[JOB ITEM] Would you count how many lines of the entries below include the word "board"? Give nothing but the number.
THE INPUT START
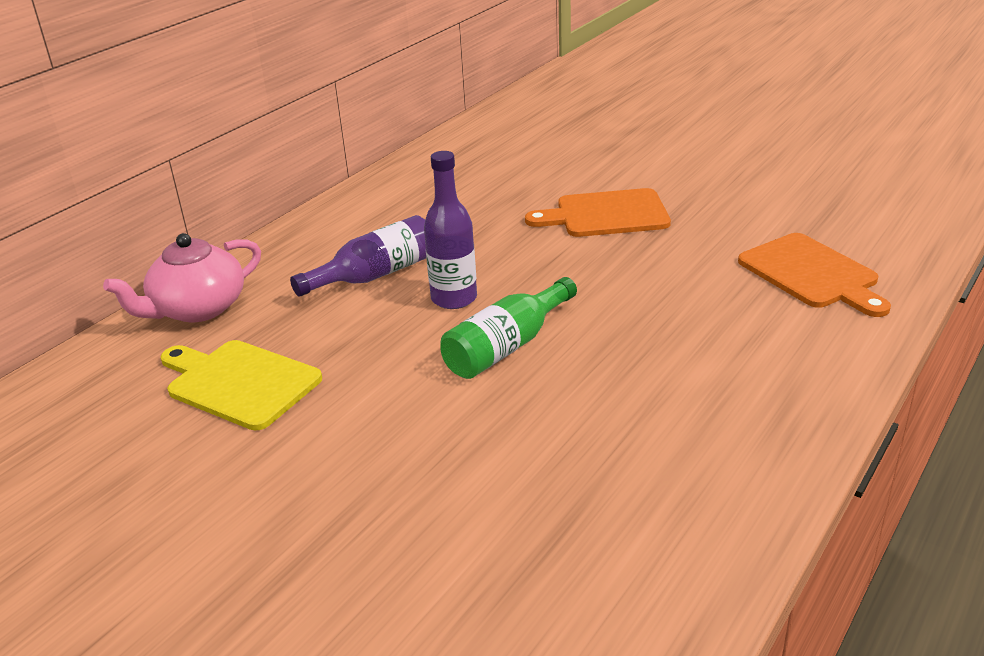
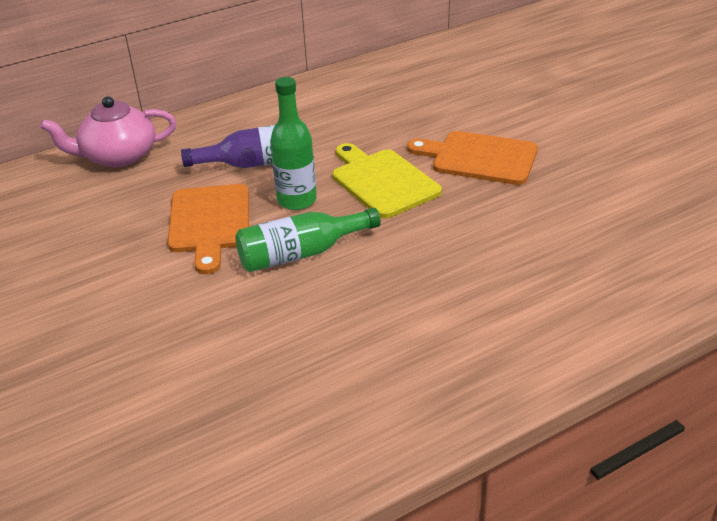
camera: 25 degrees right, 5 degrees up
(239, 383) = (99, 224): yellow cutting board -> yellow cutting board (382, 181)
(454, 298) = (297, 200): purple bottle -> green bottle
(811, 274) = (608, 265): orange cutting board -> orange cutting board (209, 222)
THE INPUT END
THE INPUT START
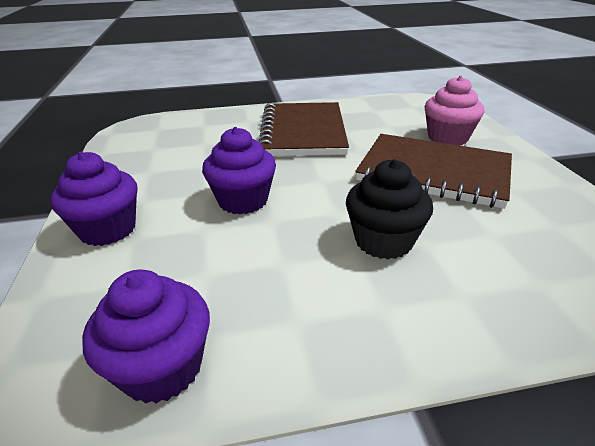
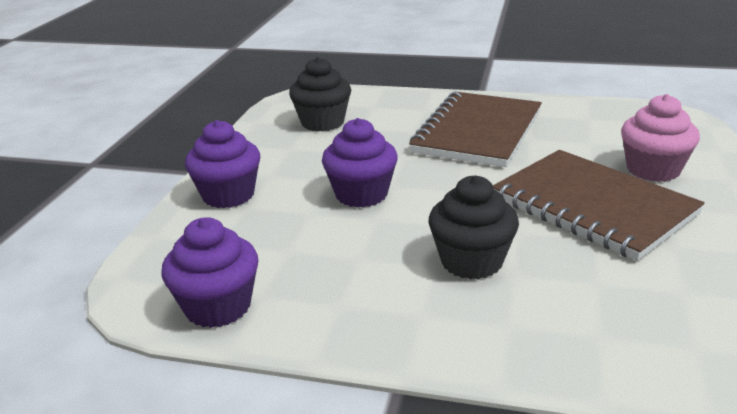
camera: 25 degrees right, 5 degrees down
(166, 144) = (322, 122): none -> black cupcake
THE INPUT END
[RESPONSE TO THE EXERCISE] 2